Repeat every entry, word for word, leaving no line out.

:: DATASET RECORDS

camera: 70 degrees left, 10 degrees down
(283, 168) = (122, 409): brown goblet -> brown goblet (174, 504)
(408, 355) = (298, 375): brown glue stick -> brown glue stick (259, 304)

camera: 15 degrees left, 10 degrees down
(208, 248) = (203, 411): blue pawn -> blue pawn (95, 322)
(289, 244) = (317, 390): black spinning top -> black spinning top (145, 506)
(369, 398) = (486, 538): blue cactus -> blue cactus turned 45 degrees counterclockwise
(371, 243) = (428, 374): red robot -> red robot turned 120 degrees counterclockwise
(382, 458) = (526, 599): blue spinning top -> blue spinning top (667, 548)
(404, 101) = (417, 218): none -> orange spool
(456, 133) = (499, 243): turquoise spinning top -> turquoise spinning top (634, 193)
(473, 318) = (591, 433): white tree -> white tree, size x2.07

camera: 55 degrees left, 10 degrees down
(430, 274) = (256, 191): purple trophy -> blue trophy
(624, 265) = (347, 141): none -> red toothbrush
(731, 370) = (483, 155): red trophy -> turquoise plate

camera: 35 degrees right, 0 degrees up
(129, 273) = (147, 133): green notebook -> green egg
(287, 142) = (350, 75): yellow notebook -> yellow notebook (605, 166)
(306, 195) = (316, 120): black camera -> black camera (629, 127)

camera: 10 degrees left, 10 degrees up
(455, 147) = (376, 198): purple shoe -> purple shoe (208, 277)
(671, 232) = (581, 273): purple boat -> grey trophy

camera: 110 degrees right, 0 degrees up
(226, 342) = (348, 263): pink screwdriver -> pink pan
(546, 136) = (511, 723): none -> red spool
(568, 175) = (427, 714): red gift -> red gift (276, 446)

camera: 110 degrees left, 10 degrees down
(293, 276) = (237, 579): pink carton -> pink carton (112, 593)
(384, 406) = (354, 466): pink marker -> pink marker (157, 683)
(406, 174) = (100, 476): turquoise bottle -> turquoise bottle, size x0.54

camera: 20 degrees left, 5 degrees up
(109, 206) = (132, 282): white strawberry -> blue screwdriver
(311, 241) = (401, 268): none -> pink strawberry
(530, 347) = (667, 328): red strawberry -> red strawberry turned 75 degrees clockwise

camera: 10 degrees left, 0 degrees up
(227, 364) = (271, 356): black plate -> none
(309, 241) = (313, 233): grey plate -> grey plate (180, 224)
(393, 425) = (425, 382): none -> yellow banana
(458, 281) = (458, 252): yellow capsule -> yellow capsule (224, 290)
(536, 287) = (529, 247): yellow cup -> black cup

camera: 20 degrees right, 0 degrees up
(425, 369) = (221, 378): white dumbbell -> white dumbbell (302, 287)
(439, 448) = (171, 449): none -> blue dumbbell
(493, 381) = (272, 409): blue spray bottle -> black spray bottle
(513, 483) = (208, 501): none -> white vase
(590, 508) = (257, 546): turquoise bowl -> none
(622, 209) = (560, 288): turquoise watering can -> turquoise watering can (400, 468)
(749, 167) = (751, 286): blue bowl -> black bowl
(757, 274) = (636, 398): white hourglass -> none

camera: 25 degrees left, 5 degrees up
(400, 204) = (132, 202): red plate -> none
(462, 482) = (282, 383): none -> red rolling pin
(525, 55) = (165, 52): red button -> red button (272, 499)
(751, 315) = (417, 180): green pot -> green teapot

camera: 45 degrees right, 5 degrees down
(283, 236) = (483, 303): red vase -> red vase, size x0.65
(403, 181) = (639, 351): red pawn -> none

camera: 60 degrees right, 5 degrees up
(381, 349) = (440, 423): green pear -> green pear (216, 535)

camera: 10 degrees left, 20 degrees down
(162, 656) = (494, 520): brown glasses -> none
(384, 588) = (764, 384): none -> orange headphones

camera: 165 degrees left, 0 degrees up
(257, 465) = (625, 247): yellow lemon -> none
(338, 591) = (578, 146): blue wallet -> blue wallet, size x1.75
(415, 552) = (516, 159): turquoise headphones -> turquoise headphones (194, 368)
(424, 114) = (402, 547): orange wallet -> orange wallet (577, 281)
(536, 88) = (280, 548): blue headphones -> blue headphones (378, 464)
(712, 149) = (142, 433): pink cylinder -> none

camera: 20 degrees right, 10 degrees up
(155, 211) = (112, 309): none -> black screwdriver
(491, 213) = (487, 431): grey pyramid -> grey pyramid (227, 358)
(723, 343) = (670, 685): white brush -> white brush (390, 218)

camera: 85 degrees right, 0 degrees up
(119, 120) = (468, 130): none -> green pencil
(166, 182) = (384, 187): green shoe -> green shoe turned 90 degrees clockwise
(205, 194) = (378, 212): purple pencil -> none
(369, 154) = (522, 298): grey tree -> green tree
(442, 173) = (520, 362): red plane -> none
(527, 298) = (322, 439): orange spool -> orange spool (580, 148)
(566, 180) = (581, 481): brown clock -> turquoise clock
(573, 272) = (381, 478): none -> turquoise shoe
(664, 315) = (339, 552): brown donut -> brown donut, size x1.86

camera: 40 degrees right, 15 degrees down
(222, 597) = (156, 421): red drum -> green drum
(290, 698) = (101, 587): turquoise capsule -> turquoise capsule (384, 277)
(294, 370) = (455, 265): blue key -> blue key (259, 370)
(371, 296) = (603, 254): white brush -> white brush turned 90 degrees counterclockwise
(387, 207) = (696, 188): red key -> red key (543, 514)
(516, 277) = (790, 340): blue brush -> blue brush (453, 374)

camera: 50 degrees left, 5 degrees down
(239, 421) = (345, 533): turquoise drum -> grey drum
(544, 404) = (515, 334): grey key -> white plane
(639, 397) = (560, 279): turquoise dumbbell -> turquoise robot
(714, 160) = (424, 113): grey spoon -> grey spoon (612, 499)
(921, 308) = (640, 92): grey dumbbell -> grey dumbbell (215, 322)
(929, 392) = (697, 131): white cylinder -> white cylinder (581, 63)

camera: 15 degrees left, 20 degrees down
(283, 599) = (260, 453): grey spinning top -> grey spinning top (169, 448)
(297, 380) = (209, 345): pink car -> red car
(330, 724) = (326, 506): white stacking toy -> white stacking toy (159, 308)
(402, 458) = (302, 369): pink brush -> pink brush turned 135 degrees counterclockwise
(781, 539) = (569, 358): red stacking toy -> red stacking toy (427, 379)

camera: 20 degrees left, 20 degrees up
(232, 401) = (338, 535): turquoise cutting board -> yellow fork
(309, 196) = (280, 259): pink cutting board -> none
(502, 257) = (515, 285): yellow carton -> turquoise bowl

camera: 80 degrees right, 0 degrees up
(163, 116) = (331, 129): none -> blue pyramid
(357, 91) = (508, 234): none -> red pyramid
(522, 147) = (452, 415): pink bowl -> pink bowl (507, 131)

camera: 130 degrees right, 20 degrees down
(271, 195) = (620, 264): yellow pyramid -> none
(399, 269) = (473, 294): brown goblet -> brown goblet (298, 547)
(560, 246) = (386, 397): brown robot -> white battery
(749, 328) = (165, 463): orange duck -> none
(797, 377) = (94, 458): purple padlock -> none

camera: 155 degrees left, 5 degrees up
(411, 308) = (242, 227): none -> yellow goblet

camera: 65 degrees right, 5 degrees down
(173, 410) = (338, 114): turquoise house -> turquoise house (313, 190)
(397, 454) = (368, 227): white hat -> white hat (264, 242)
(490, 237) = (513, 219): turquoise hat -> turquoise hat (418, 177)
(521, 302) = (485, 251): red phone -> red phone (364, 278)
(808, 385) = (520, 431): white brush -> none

::::

#### RESULT FOR THIS EXERCISE:
camera: 70 degrees left, 10 degrees down
(283, 168) = (122, 409): brown goblet -> brown goblet (174, 504)
(408, 355) = (298, 375): brown glue stick -> brown glue stick (259, 304)

camera: 15 degrees left, 10 degrees down
(208, 248) = (203, 411): blue pawn -> blue pawn (95, 322)
(289, 244) = (317, 390): black spinning top -> black spinning top (145, 506)
(369, 398) = (486, 538): blue cactus -> blue cactus turned 45 degrees counterclockwise
(371, 243) = (428, 374): red robot -> red robot turned 120 degrees counterclockwise
(382, 458) = (526, 599): blue spinning top -> blue spinning top (667, 548)
(404, 101) = (417, 218): none -> orange spool
(456, 133) = (499, 243): turquoise spinning top -> turquoise spinning top (634, 193)
(473, 318) = (591, 433): white tree -> white tree, size x2.07

camera: 55 degrees left, 10 degrees down
(430, 274) = (256, 191): purple trophy -> blue trophy
(624, 265) = (347, 141): none -> red toothbrush
(731, 370) = (483, 155): red trophy -> turquoise plate

camera: 35 degrees right, 0 degrees up
(129, 273) = (147, 133): green notebook -> green egg
(287, 142) = (350, 75): yellow notebook -> yellow notebook (605, 166)
(306, 195) = (316, 120): black camera -> black camera (629, 127)

camera: 10 degrees left, 10 degrees up
(455, 147) = (376, 198): purple shoe -> purple shoe (208, 277)
(671, 232) = (581, 273): purple boat -> grey trophy

camera: 110 degrees right, 0 degrees up
(226, 342) = (348, 263): pink screwdriver -> pink pan
(546, 136) = (511, 723): none -> red spool
(568, 175) = (427, 714): red gift -> red gift (276, 446)

camera: 110 degrees left, 10 degrees down
(293, 276) = (237, 579): pink carton -> pink carton (112, 593)
(384, 406) = (354, 466): pink marker -> pink marker (157, 683)
(406, 174) = (100, 476): turquoise bottle -> turquoise bottle, size x0.54

camera: 20 degrees left, 5 degrees up
(109, 206) = (132, 282): white strawberry -> blue screwdriver
(311, 241) = (401, 268): none -> pink strawberry
(530, 347) = (667, 328): red strawberry -> red strawberry turned 75 degrees clockwise

camera: 10 degrees left, 0 degrees up
(227, 364) = (271, 356): black plate -> none
(309, 241) = (313, 233): grey plate -> grey plate (180, 224)
(393, 425) = (425, 382): none -> yellow banana
(458, 281) = (458, 252): yellow capsule -> yellow capsule (224, 290)
(536, 287) = (529, 247): yellow cup -> black cup

camera: 20 degrees right, 0 degrees up
(425, 369) = (221, 378): white dumbbell -> white dumbbell (302, 287)
(439, 448) = (171, 449): none -> blue dumbbell
(493, 381) = (272, 409): blue spray bottle -> black spray bottle
(513, 483) = (208, 501): none -> white vase
(590, 508) = (257, 546): turquoise bowl -> none
(622, 209) = (560, 288): turquoise watering can -> turquoise watering can (400, 468)
(749, 167) = (751, 286): blue bowl -> black bowl
(757, 274) = (636, 398): white hourglass -> none

camera: 25 degrees left, 5 degrees up
(400, 204) = (132, 202): red plate -> none
(462, 482) = (282, 383): none -> red rolling pin
(525, 55) = (165, 52): red button -> red button (272, 499)
(751, 315) = (417, 180): green pot -> green teapot

camera: 45 degrees right, 5 degrees down
(283, 236) = (483, 303): red vase -> red vase, size x0.65
(403, 181) = (639, 351): red pawn -> none

camera: 60 degrees right, 5 degrees up
(381, 349) = (440, 423): green pear -> green pear (216, 535)

camera: 10 degrees left, 20 degrees down
(162, 656) = (494, 520): brown glasses -> none
(384, 588) = (764, 384): none -> orange headphones

camera: 165 degrees left, 0 degrees up
(257, 465) = (625, 247): yellow lemon -> none
(338, 591) = (578, 146): blue wallet -> blue wallet, size x1.75
(415, 552) = (516, 159): turquoise headphones -> turquoise headphones (194, 368)
(424, 114) = (402, 547): orange wallet -> orange wallet (577, 281)
(536, 88) = (280, 548): blue headphones -> blue headphones (378, 464)
(712, 149) = (142, 433): pink cylinder -> none

camera: 20 degrees right, 10 degrees up
(155, 211) = (112, 309): none -> black screwdriver
(491, 213) = (487, 431): grey pyramid -> grey pyramid (227, 358)
(723, 343) = (670, 685): white brush -> white brush (390, 218)

camera: 85 degrees right, 0 degrees up
(119, 120) = (468, 130): none -> green pencil
(166, 182) = (384, 187): green shoe -> green shoe turned 90 degrees clockwise
(205, 194) = (378, 212): purple pencil -> none
(369, 154) = (522, 298): grey tree -> green tree
(442, 173) = (520, 362): red plane -> none
(527, 298) = (322, 439): orange spool -> orange spool (580, 148)
(566, 180) = (581, 481): brown clock -> turquoise clock
(573, 272) = (381, 478): none -> turquoise shoe
(664, 315) = (339, 552): brown donut -> brown donut, size x1.86

camera: 40 degrees right, 15 degrees down
(222, 597) = (156, 421): red drum -> green drum
(290, 698) = (101, 587): turquoise capsule -> turquoise capsule (384, 277)
(294, 370) = (455, 265): blue key -> blue key (259, 370)
(371, 296) = (603, 254): white brush -> white brush turned 90 degrees counterclockwise
(387, 207) = (696, 188): red key -> red key (543, 514)
(516, 277) = (790, 340): blue brush -> blue brush (453, 374)

camera: 50 degrees left, 5 degrees down
(239, 421) = (345, 533): turquoise drum -> grey drum
(544, 404) = (515, 334): grey key -> white plane
(639, 397) = (560, 279): turquoise dumbbell -> turquoise robot
(714, 160) = (424, 113): grey spoon -> grey spoon (612, 499)
(921, 308) = (640, 92): grey dumbbell -> grey dumbbell (215, 322)
(929, 392) = (697, 131): white cylinder -> white cylinder (581, 63)

camera: 15 degrees left, 20 degrees down
(283, 599) = (260, 453): grey spinning top -> grey spinning top (169, 448)
(297, 380) = (209, 345): pink car -> red car
(330, 724) = (326, 506): white stacking toy -> white stacking toy (159, 308)
(402, 458) = (302, 369): pink brush -> pink brush turned 135 degrees counterclockwise
(781, 539) = (569, 358): red stacking toy -> red stacking toy (427, 379)

camera: 20 degrees left, 20 degrees up
(232, 401) = (338, 535): turquoise cutting board -> yellow fork
(309, 196) = (280, 259): pink cutting board -> none
(502, 257) = (515, 285): yellow carton -> turquoise bowl

camera: 80 degrees right, 0 degrees up
(163, 116) = (331, 129): none -> blue pyramid
(357, 91) = (508, 234): none -> red pyramid
(522, 147) = (452, 415): pink bowl -> pink bowl (507, 131)

camera: 130 degrees right, 20 degrees down
(271, 195) = (620, 264): yellow pyramid -> none
(399, 269) = (473, 294): brown goblet -> brown goblet (298, 547)
(560, 246) = (386, 397): brown robot -> white battery
(749, 328) = (165, 463): orange duck -> none
(797, 377) = (94, 458): purple padlock -> none

camera: 155 degrees left, 5 degrees up
(411, 308) = (242, 227): none -> yellow goblet

camera: 65 degrees right, 5 degrees down
(173, 410) = (338, 114): turquoise house -> turquoise house (313, 190)
(397, 454) = (368, 227): white hat -> white hat (264, 242)
(490, 237) = (513, 219): turquoise hat -> turquoise hat (418, 177)
(521, 302) = (485, 251): red phone -> red phone (364, 278)
(808, 385) = (520, 431): white brush -> none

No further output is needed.